#### [WHAT YOU SHOULD DO]
Find and return every line of the data that contains the word "ruler".

(Extracted records)
^^^^^^^^^^^^^^^^

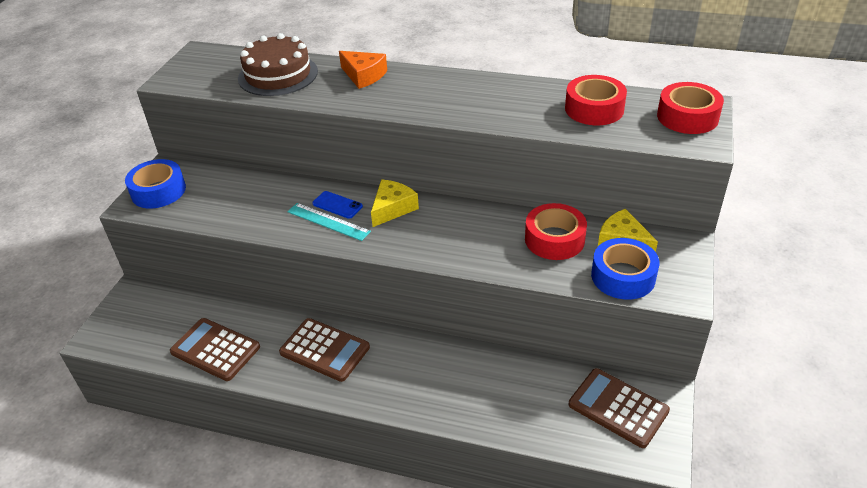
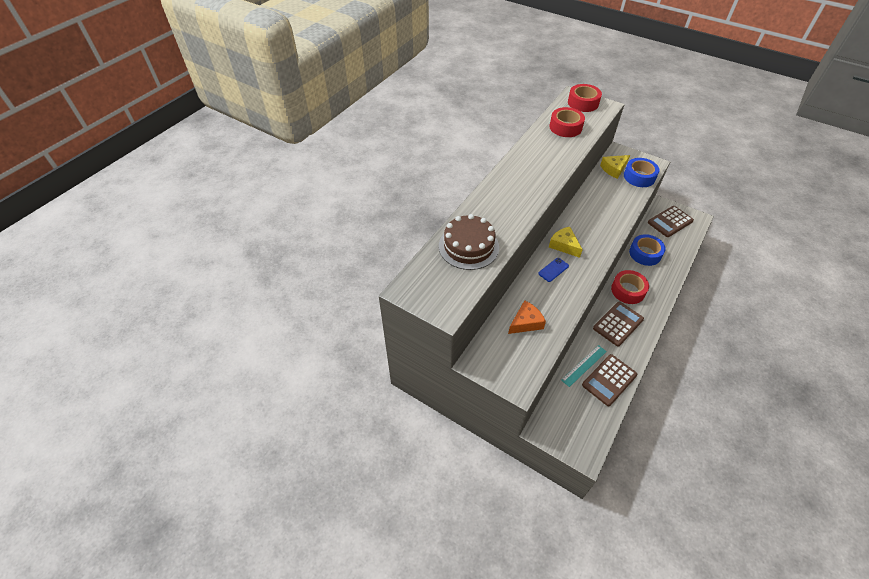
camera: 75 degrees left, 10 degrees up
blue tape [125,159,186,209] -> blue tape moved to [629,234,666,266]
turquoise ruler [287,203,371,241] -> turquoise ruler moved to [561,345,607,387]
orange cheese [339,51,387,89] -> orange cheese moved to [508,300,546,334]
red tape [525,203,587,260] -> red tape moved to [611,270,649,304]

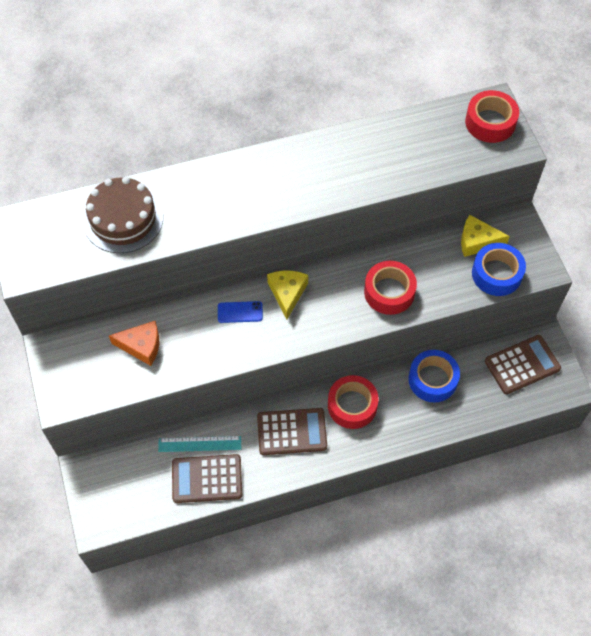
camera: 40 degrees right, 10 degrees up
red tape [549,107,585,137] -> red tape moved to [364,261,417,315]
brown calculator [648,206,694,237] -> brown calculator turned 150 degrees clockwise [485,335,561,394]

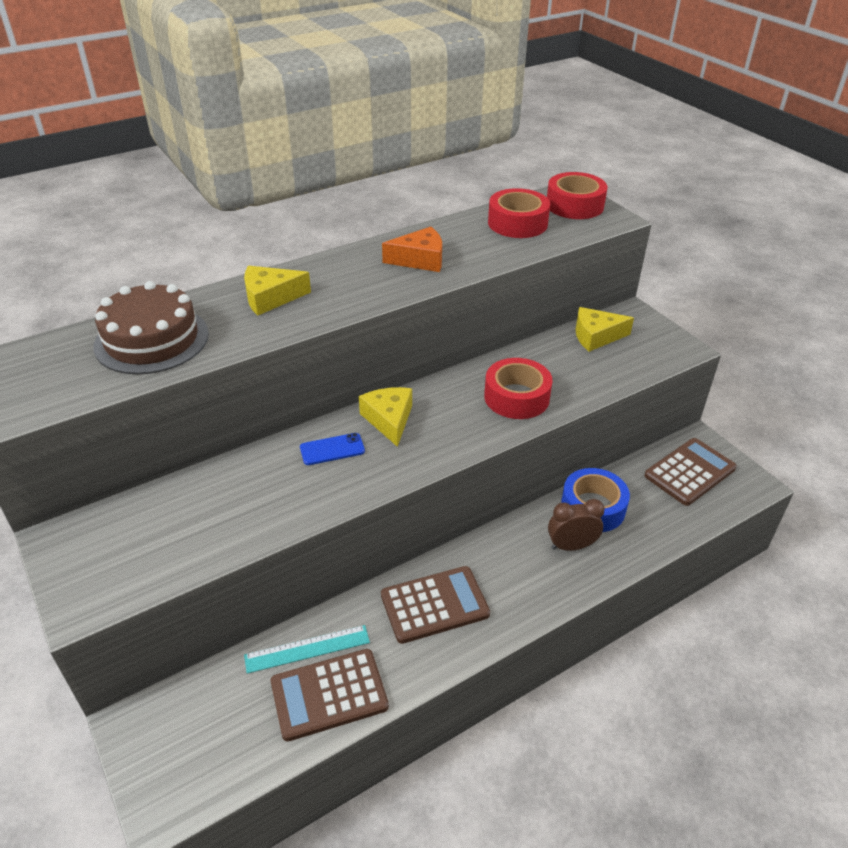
camera: 15 degrees left, 20 degrees down
orange cheese [109,321,159,366] -> orange cheese moved to [382,227,442,272]
red tape [328,375,379,429] -> red tape moved to [488,188,550,238]
blue tape [472,243,526,296] -> none
none -> yellow cheese [244,266,311,315]
none -> brown clock [548,499,605,551]

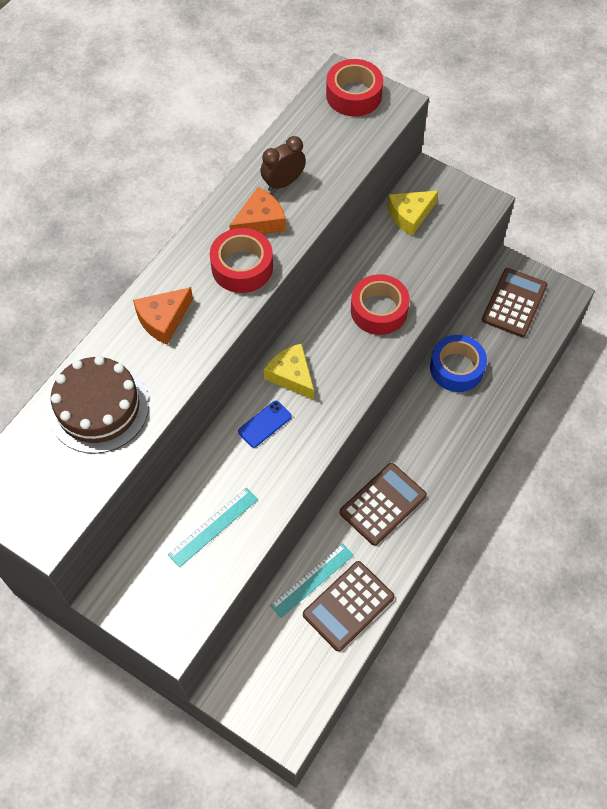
camera: 25 degrees left, 20 degrees up
yellow cheese [244,266,311,315] -> orange cheese [133,287,193,345]
red tape [488,188,550,238] -> red tape moved to [210,228,273,293]
brown clock [548,499,605,551] -> brown clock moved to [260,136,306,191]
none -> turquoise ruler [168,488,258,567]

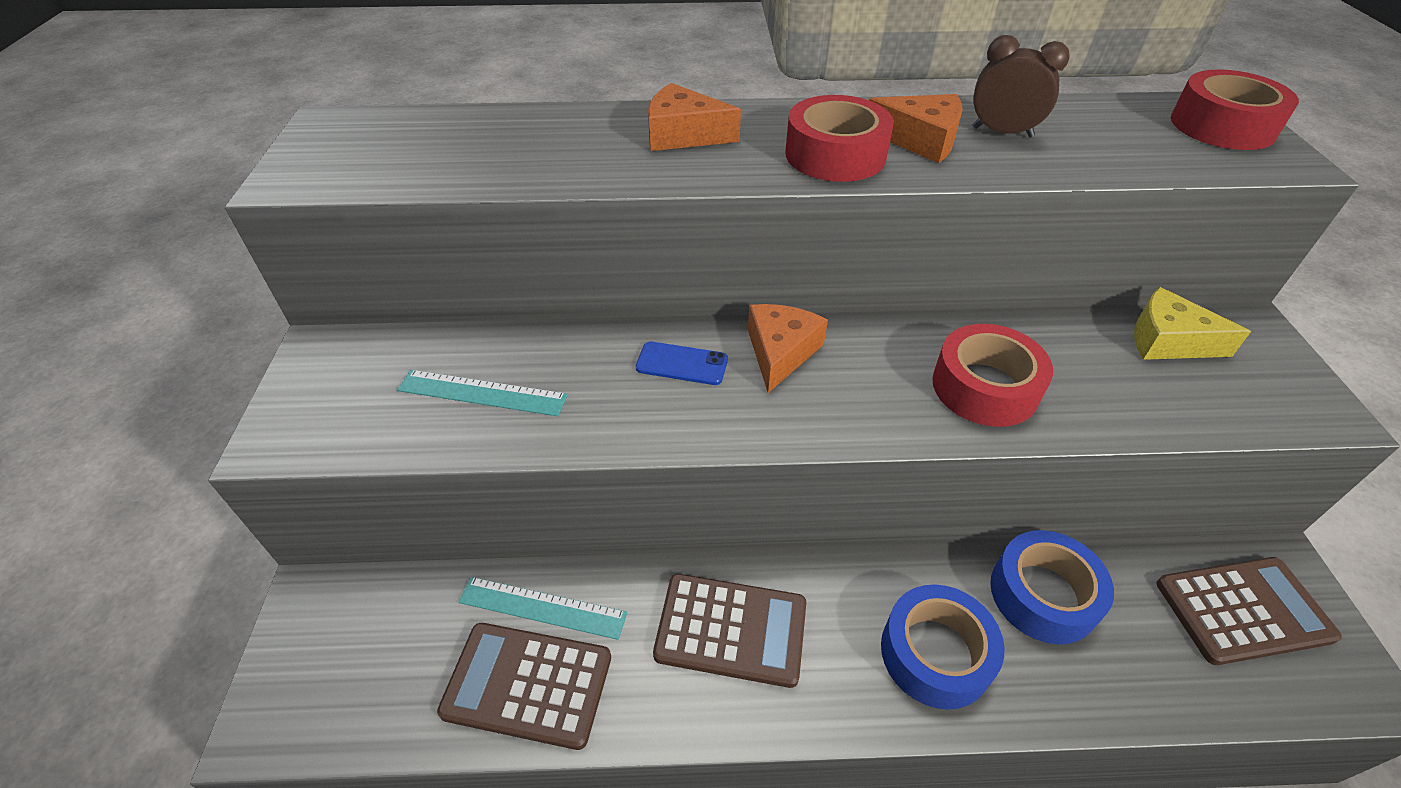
camera: 55 degrees right, 15 degrees down
brown cake [48,356,149,454] -> none
yellow cheese [264,343,314,400] -> orange cheese [748,304,828,393]
none -> blue tape [881,584,1005,710]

^^^^^^^^^^^^^^^^

#### [RESPONSE TO THE EXERCISE]
turquoise ruler [287,203,371,241] -> turquoise ruler moved to [561,345,607,387]
none -> turquoise ruler [168,488,258,567]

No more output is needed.